● **Activity**:
Quote the entries that follow exactly, leaving none out.

________________________________________

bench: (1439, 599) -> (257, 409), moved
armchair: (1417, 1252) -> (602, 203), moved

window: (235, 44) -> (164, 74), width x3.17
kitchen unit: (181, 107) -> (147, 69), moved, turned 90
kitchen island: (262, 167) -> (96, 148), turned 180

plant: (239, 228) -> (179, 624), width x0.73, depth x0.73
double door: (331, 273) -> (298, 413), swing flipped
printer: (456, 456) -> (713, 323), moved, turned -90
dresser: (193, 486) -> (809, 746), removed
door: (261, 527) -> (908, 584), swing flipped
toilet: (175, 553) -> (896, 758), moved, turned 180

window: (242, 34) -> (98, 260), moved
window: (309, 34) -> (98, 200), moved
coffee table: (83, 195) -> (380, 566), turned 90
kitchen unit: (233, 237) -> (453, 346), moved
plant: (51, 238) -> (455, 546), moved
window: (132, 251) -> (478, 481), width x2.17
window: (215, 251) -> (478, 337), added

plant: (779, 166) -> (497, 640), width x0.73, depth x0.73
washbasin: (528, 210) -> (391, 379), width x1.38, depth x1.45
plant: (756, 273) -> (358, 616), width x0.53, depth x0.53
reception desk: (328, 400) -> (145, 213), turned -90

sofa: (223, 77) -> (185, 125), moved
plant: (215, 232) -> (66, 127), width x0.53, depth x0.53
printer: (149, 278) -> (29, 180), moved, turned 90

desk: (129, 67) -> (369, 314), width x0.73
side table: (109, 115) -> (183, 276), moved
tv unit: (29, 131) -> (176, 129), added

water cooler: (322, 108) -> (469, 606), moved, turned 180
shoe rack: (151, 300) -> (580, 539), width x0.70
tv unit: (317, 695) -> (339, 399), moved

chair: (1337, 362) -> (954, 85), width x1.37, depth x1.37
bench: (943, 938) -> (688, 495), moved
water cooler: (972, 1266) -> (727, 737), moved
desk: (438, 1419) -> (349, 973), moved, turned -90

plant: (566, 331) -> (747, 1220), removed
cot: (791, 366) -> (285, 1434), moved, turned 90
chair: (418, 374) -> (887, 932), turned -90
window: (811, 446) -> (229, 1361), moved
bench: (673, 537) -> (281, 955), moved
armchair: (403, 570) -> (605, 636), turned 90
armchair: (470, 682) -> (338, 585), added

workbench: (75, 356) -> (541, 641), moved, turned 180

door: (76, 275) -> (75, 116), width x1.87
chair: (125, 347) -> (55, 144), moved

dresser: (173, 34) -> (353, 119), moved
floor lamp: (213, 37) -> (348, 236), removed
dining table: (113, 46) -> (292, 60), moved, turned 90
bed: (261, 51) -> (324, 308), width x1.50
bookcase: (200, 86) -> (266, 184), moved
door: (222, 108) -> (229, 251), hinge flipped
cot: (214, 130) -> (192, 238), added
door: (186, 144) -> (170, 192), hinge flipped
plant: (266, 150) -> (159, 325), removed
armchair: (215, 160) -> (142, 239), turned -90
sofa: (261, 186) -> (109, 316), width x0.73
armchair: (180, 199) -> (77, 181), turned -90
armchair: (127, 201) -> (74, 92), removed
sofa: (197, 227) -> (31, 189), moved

________________________________________

● **Result of the task**:
bench: (1439, 599) -> (257, 409), moved
armchair: (1417, 1252) -> (602, 203), moved

window: (235, 44) -> (164, 74), width x3.17
kitchen unit: (181, 107) -> (147, 69), moved, turned 90
kitchen island: (262, 167) -> (96, 148), turned 180

plant: (239, 228) -> (179, 624), width x0.73, depth x0.73
double door: (331, 273) -> (298, 413), swing flipped
printer: (456, 456) -> (713, 323), moved, turned -90
dresser: (193, 486) -> (809, 746), removed
door: (261, 527) -> (908, 584), swing flipped
toilet: (175, 553) -> (896, 758), moved, turned 180

window: (242, 34) -> (98, 260), moved
window: (309, 34) -> (98, 200), moved
coffee table: (83, 195) -> (380, 566), turned 90
kitchen unit: (233, 237) -> (453, 346), moved
plant: (51, 238) -> (455, 546), moved
window: (132, 251) -> (478, 481), width x2.17
window: (215, 251) -> (478, 337), added

plant: (779, 166) -> (497, 640), width x0.73, depth x0.73
washbasin: (528, 210) -> (391, 379), width x1.38, depth x1.45
plant: (756, 273) -> (358, 616), width x0.53, depth x0.53
reception desk: (328, 400) -> (145, 213), turned -90

sofa: (223, 77) -> (185, 125), moved
plant: (215, 232) -> (66, 127), width x0.53, depth x0.53
printer: (149, 278) -> (29, 180), moved, turned 90

desk: (129, 67) -> (369, 314), width x0.73
side table: (109, 115) -> (183, 276), moved
tv unit: (29, 131) -> (176, 129), added

water cooler: (322, 108) -> (469, 606), moved, turned 180
shoe rack: (151, 300) -> (580, 539), width x0.70
tv unit: (317, 695) -> (339, 399), moved

chair: (1337, 362) -> (954, 85), width x1.37, depth x1.37
bench: (943, 938) -> (688, 495), moved
water cooler: (972, 1266) -> (727, 737), moved
desk: (438, 1419) -> (349, 973), moved, turned -90

plant: (566, 331) -> (747, 1220), removed
cot: (791, 366) -> (285, 1434), moved, turned 90
chair: (418, 374) -> (887, 932), turned -90
window: (811, 446) -> (229, 1361), moved
bench: (673, 537) -> (281, 955), moved
armchair: (403, 570) -> (605, 636), turned 90
armchair: (470, 682) -> (338, 585), added

workbench: (75, 356) -> (541, 641), moved, turned 180

door: (76, 275) -> (75, 116), width x1.87
chair: (125, 347) -> (55, 144), moved

dresser: (173, 34) -> (353, 119), moved
floor lamp: (213, 37) -> (348, 236), removed
dining table: (113, 46) -> (292, 60), moved, turned 90
bed: (261, 51) -> (324, 308), width x1.50
bookcase: (200, 86) -> (266, 184), moved
door: (222, 108) -> (229, 251), hinge flipped
cot: (214, 130) -> (192, 238), added
door: (186, 144) -> (170, 192), hinge flipped
plant: (266, 150) -> (159, 325), removed
armchair: (215, 160) -> (142, 239), turned -90
sofa: (261, 186) -> (109, 316), width x0.73
armchair: (180, 199) -> (77, 181), turned -90
armchair: (127, 201) -> (74, 92), removed
sofa: (197, 227) -> (31, 189), moved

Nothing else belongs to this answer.